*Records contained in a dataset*

+++++

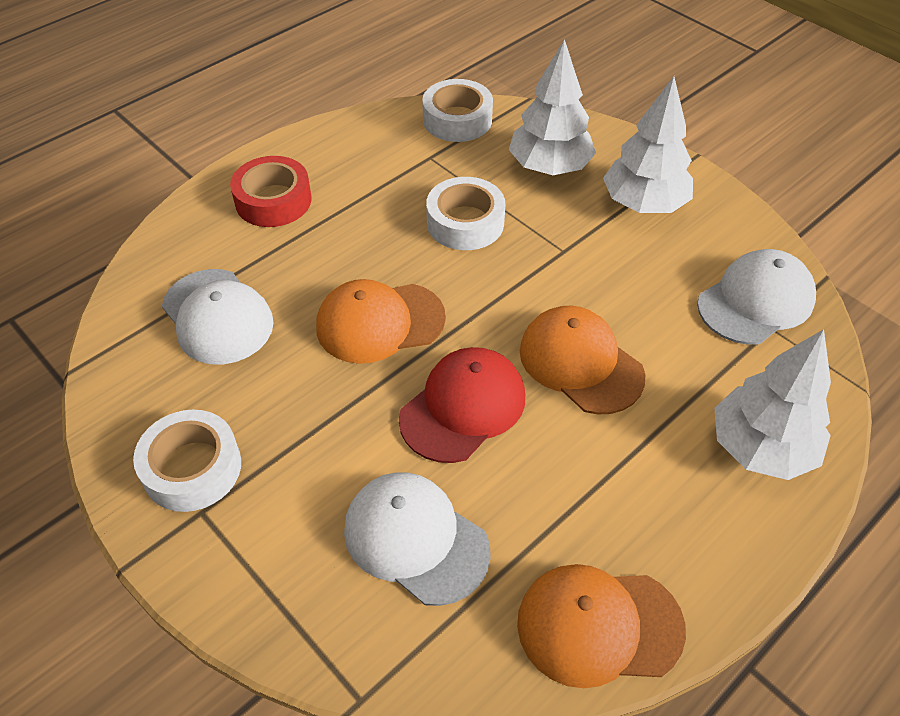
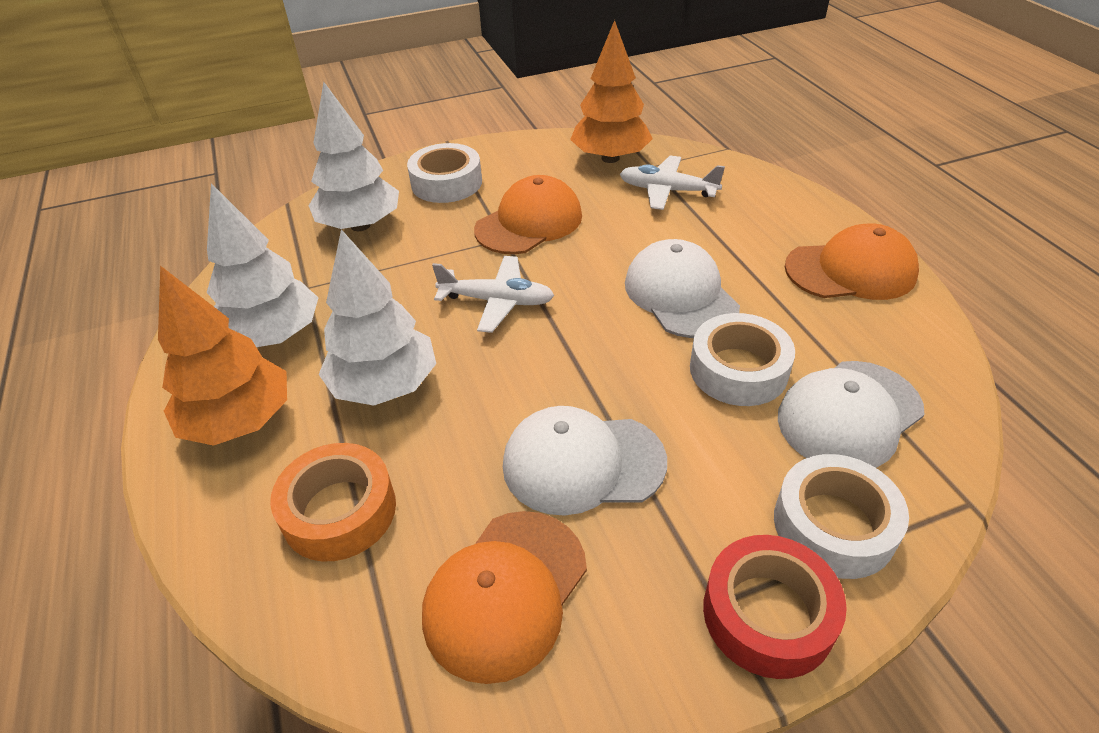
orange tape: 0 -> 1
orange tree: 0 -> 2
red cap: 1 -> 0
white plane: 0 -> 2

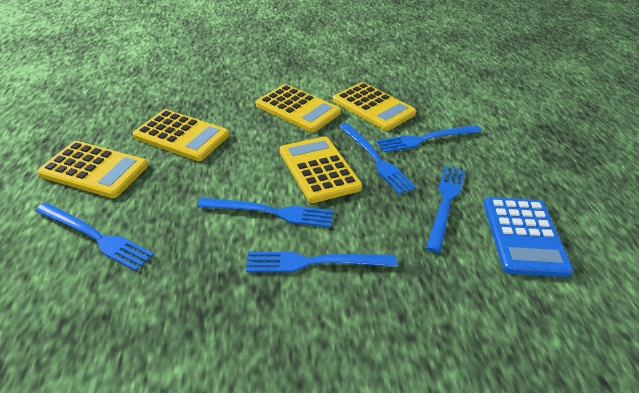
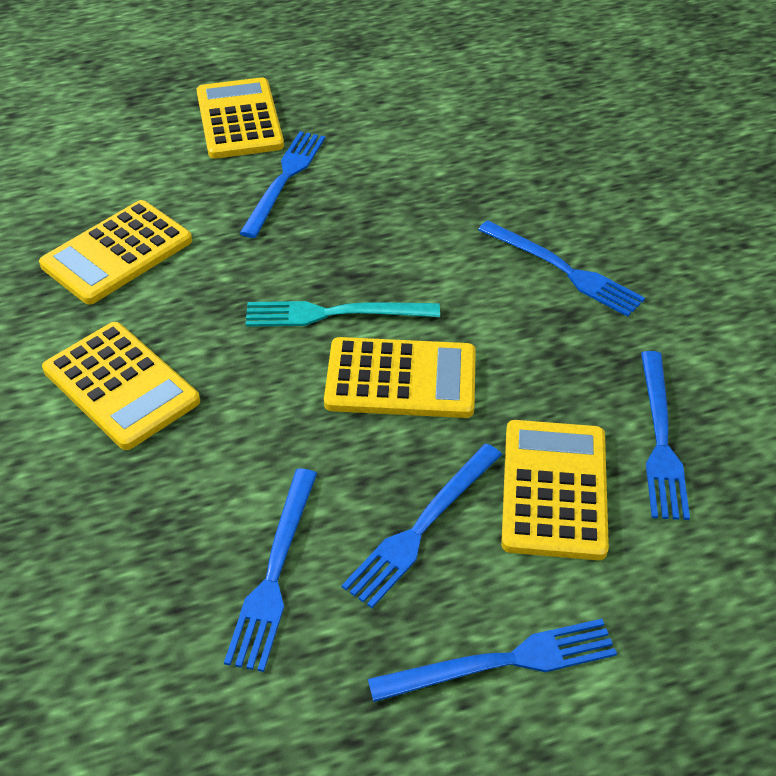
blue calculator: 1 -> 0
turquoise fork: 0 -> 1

+++++

*TASK STATEMENT*
Repeat the data exactly. No pictures should appear.

*COMPLETED EXERCISE*
orange tape: 0 -> 1
orange tree: 0 -> 2
red cap: 1 -> 0
white plane: 0 -> 2

blue calculator: 1 -> 0
turquoise fork: 0 -> 1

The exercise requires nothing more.